ACTION ITEM: Only what runs from the line with "The camera went 150" to the end of the data should appear in the answer, exactly as written and without pictures.

EXERCISE INPUT:

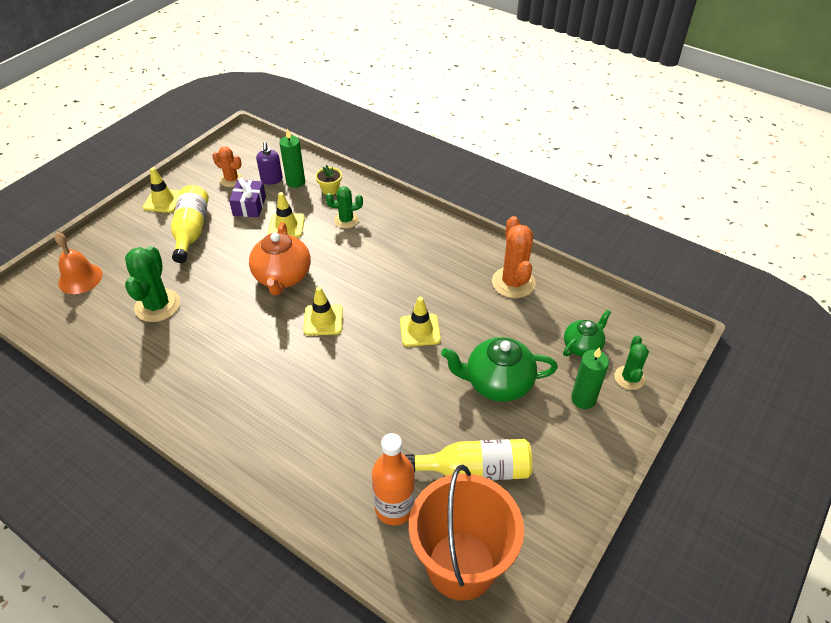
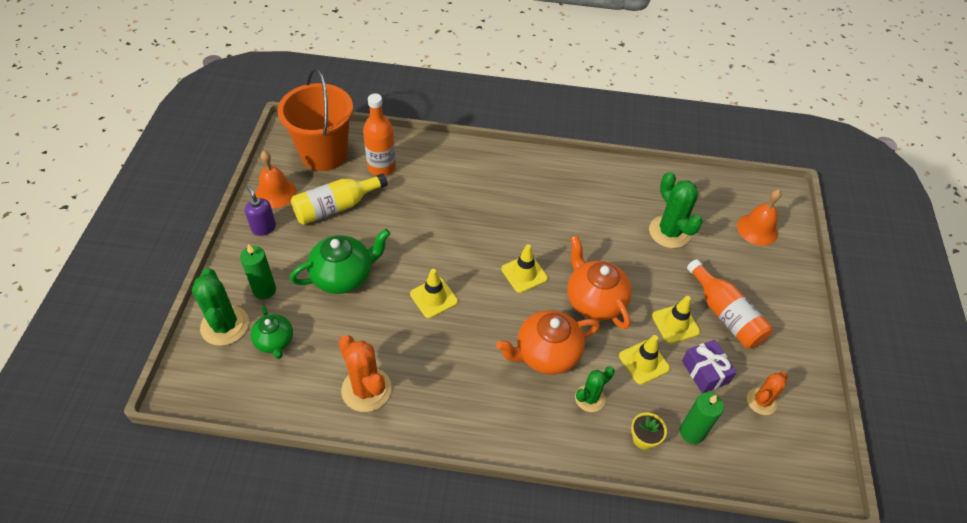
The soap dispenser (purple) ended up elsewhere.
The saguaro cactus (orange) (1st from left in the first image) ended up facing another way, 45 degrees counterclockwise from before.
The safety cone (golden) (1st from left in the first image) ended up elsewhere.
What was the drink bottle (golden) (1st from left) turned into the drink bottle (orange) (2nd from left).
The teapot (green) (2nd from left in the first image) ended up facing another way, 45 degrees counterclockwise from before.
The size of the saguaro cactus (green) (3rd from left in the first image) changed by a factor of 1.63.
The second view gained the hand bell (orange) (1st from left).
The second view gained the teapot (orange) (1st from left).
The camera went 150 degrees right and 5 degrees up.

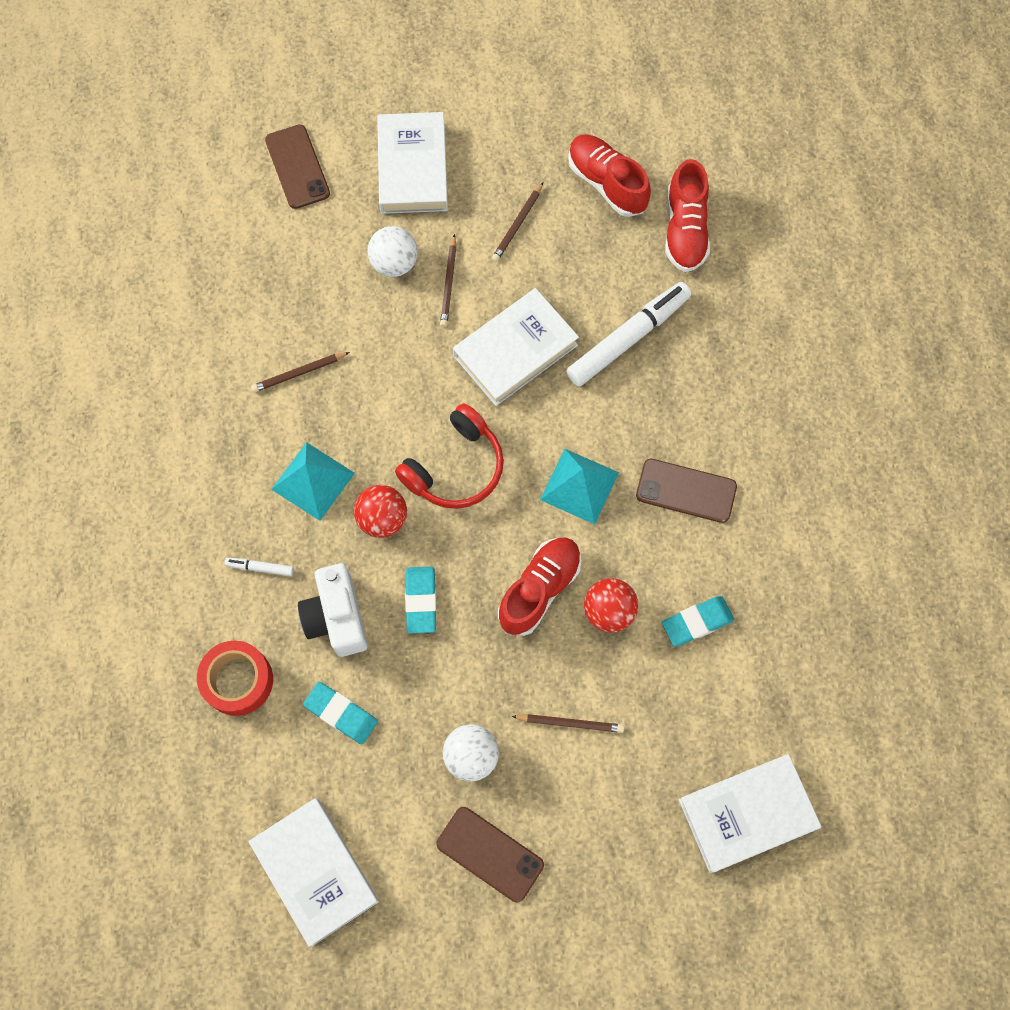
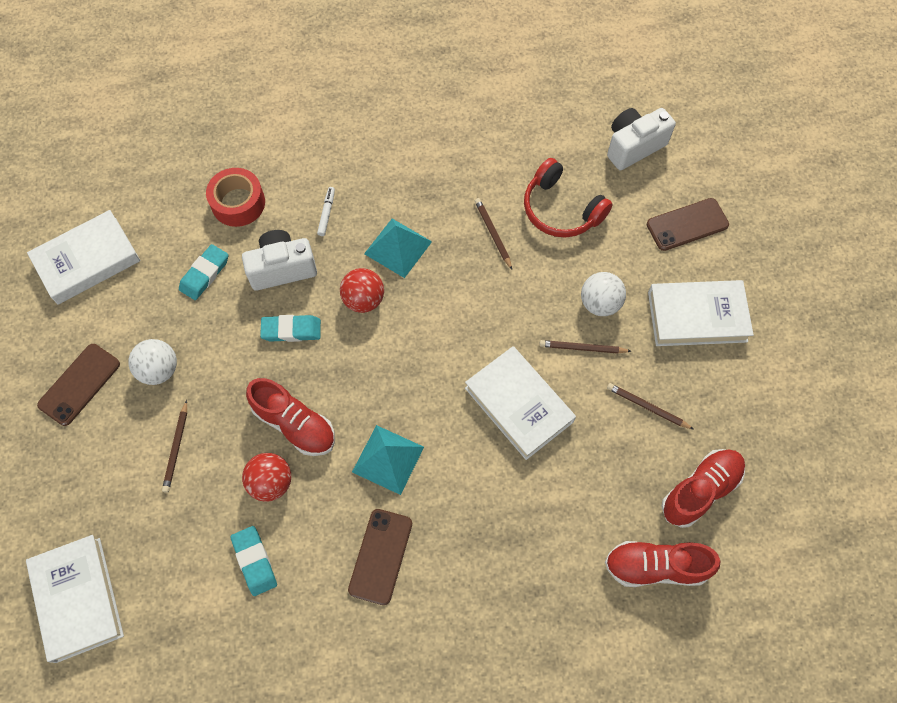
The second view lost the marker (snow-white) (2nd from left).
The over-ear headphones (crimson) ended up elsewhere.
The second view gained the camera (snow-white) (2nd from left).
The camera went 90 degrees right and 5 degrees down.

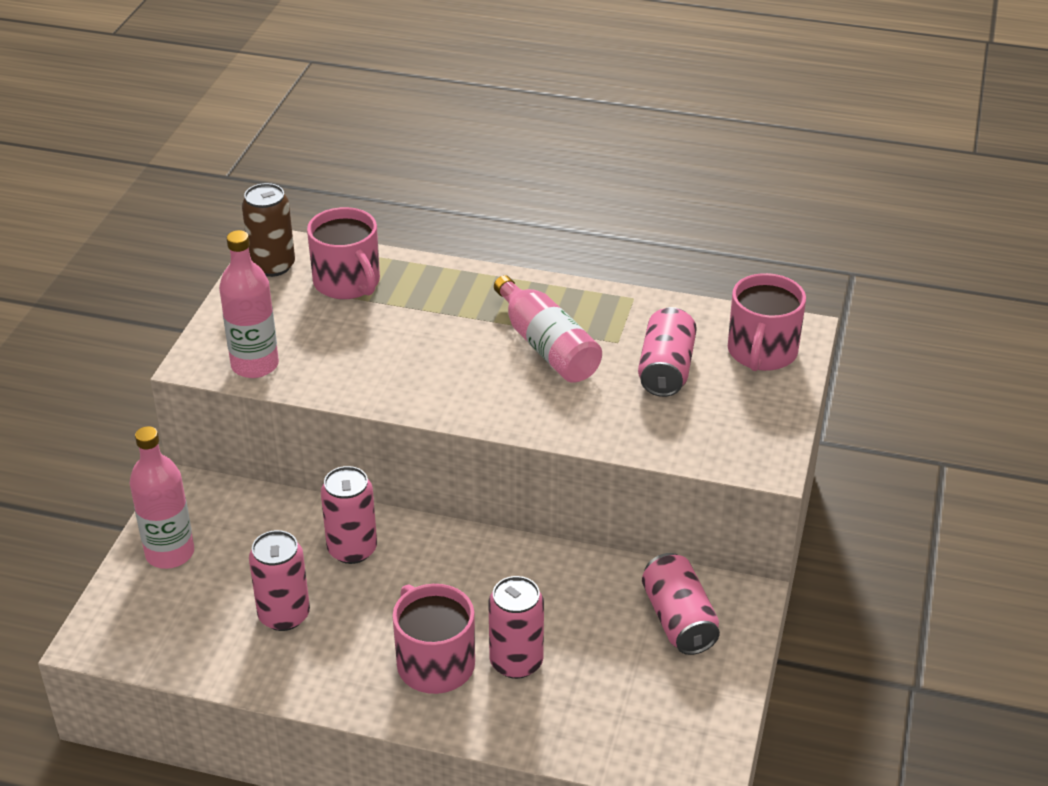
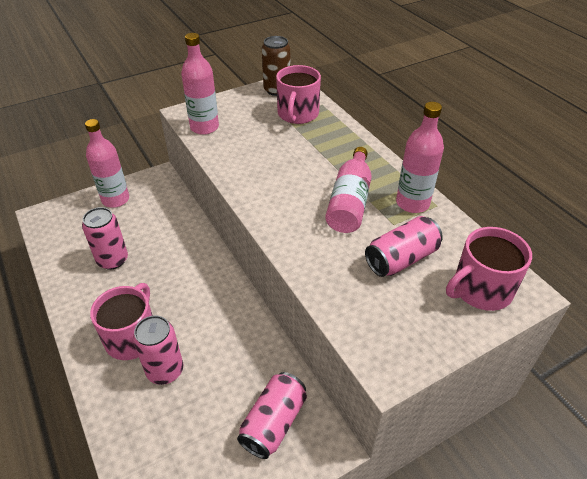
The second view lost the tin (rosy) (2nd from left).
The second view gained the drink bottle (rosy) (4th from left).
The camera went 45 degrees right and 5 degrees up.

ANSWER TO THIS EXERCISE:
The camera went 150 degrees right and 5 degrees up.

The second view lost the marker (snow-white) (2nd from left).
The over-ear headphones (crimson) ended up elsewhere.
The second view gained the camera (snow-white) (2nd from left).
The camera went 90 degrees right and 5 degrees down.

The second view lost the tin (rosy) (2nd from left).
The second view gained the drink bottle (rosy) (4th from left).
The camera went 45 degrees right and 5 degrees up.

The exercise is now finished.